Shape position tracking data
----------

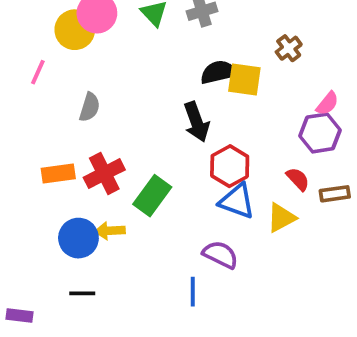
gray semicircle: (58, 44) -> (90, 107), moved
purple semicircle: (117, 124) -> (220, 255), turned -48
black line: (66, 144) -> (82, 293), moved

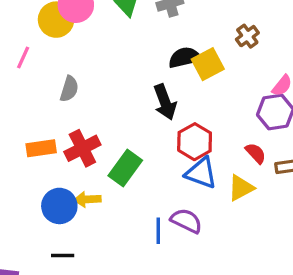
yellow square: (244, 79) -> (208, 64), turned -36
blue line: (193, 292) -> (158, 231), moved

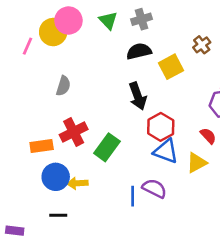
pink line: (23, 58) -> (27, 46), moved
black semicircle: (185, 58) -> (139, 51), moved
orange rectangle: (41, 148) -> (42, 146), moved
yellow arrow: (87, 199) -> (77, 183), moved

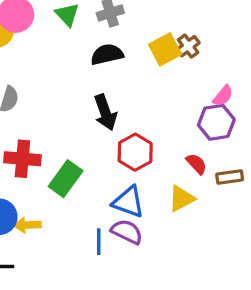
yellow square: (171, 67) -> (165, 49), moved
red cross: (74, 132) -> (22, 159), turned 32
blue triangle: (166, 151) -> (128, 202), moved

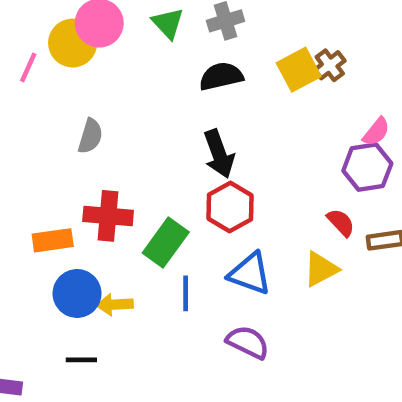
red hexagon: (135, 152) -> (230, 207), moved
purple semicircle: (127, 232) -> (248, 342), moved
blue line: (99, 242) -> (186, 293), moved

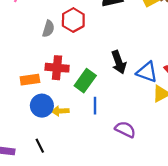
black arrow: (219, 154) -> (119, 62), moved
red hexagon: (230, 207) -> (73, 20), moved
blue triangle: (250, 274) -> (147, 72), moved
black line: (81, 360) -> (40, 146), moved, turned 64

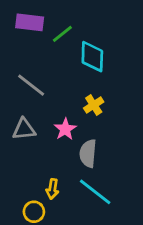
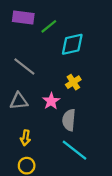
cyan diamond: (92, 57) -> (72, 44), turned 75
yellow arrow: (52, 189) -> (25, 138), moved

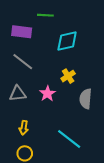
purple rectangle: (23, 18) -> (22, 32), moved
green line: (49, 26) -> (45, 15), moved, turned 42
gray semicircle: (69, 120) -> (86, 99), moved

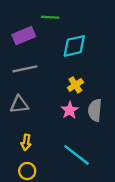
purple rectangle: (22, 32) -> (24, 36), turned -30
gray line: (23, 62) -> (25, 69), turned -50
pink star: (47, 94) -> (70, 110), moved

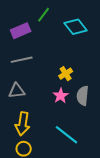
green line: (50, 17) -> (44, 15), turned -56
cyan diamond: (74, 46) -> (76, 27), moved, turned 65
yellow arrow: (26, 142) -> (23, 124), size x1.6

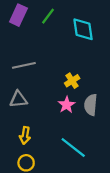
cyan diamond: (76, 27) -> (83, 29), turned 30
purple rectangle: (21, 31) -> (18, 15), moved, turned -42
yellow arrow: (23, 124) -> (25, 135), size x0.7

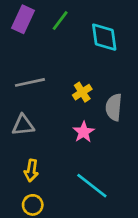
yellow cross: (72, 81) -> (82, 92), moved
gray semicircle: (91, 105) -> (114, 107), moved

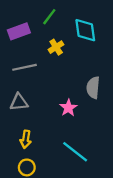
purple rectangle: (23, 19) -> (19, 31), moved, turned 45
yellow cross: (82, 92) -> (56, 47), moved

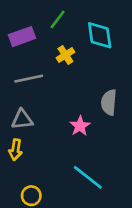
yellow arrow: (26, 139) -> (15, 150), moved

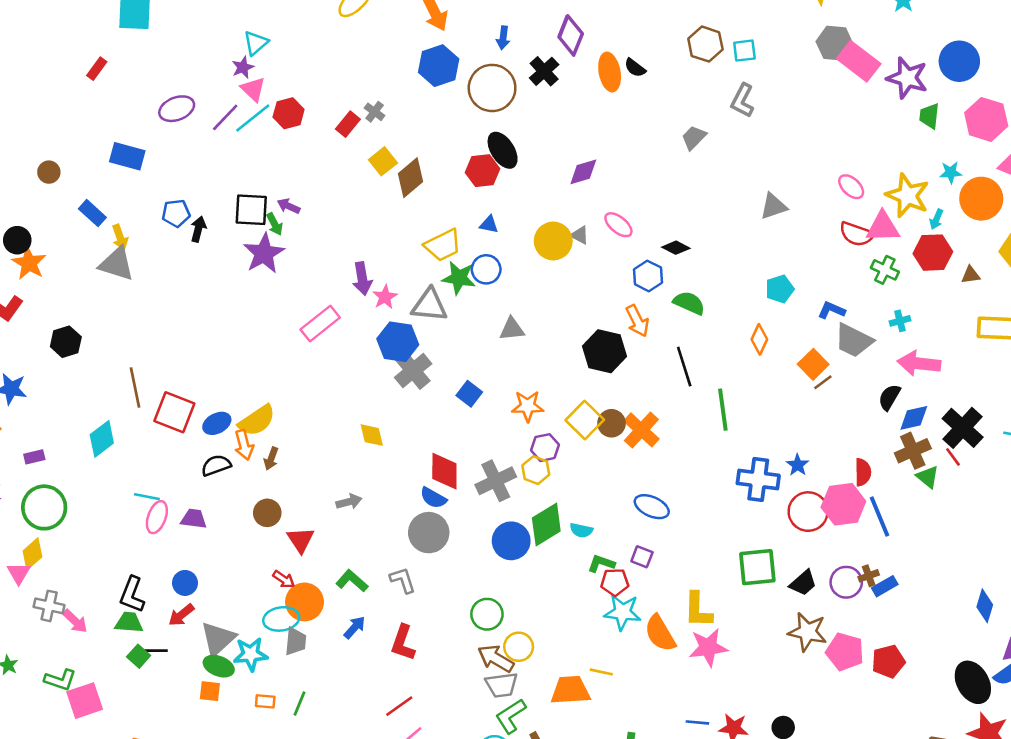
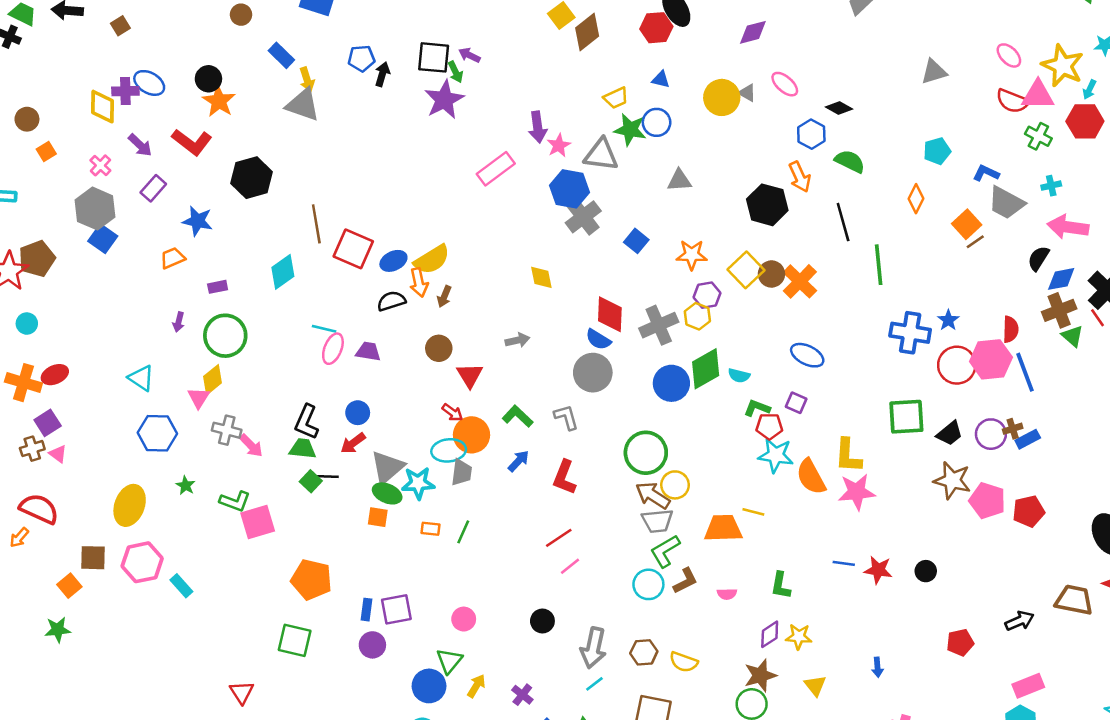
yellow trapezoid: (443, 245) -> (616, 98), size x0.7
black hexagon: (66, 342) -> (252, 178), size x1.4
green circle: (487, 614) -> (646, 453), size x1.4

----------

#### [Task brief]
The required output is the lines from the one containing "black line: (81, 360)" through the end of the records above, reproduced exactly, with no pictures.

#### [Exercise answer]
black line: (81, 360) -> (40, 146), moved, turned 64

cyan diamond: (92, 57) -> (72, 44), turned 75
yellow arrow: (52, 189) -> (25, 138), moved

purple rectangle: (23, 18) -> (22, 32), moved
green line: (49, 26) -> (45, 15), moved, turned 42
gray semicircle: (69, 120) -> (86, 99), moved

purple rectangle: (22, 32) -> (24, 36), turned -30
gray line: (23, 62) -> (25, 69), turned -50
pink star: (47, 94) -> (70, 110), moved

green line: (50, 17) -> (44, 15), turned -56
cyan diamond: (74, 46) -> (76, 27), moved, turned 65
yellow arrow: (26, 142) -> (23, 124), size x1.6

cyan diamond: (76, 27) -> (83, 29), turned 30
purple rectangle: (21, 31) -> (18, 15), moved, turned -42
yellow arrow: (23, 124) -> (25, 135), size x0.7

yellow cross: (72, 81) -> (82, 92), moved
gray semicircle: (91, 105) -> (114, 107), moved

purple rectangle: (23, 19) -> (19, 31), moved, turned 45
yellow cross: (82, 92) -> (56, 47), moved

yellow arrow: (26, 139) -> (15, 150), moved

yellow trapezoid: (443, 245) -> (616, 98), size x0.7
black hexagon: (66, 342) -> (252, 178), size x1.4
green circle: (487, 614) -> (646, 453), size x1.4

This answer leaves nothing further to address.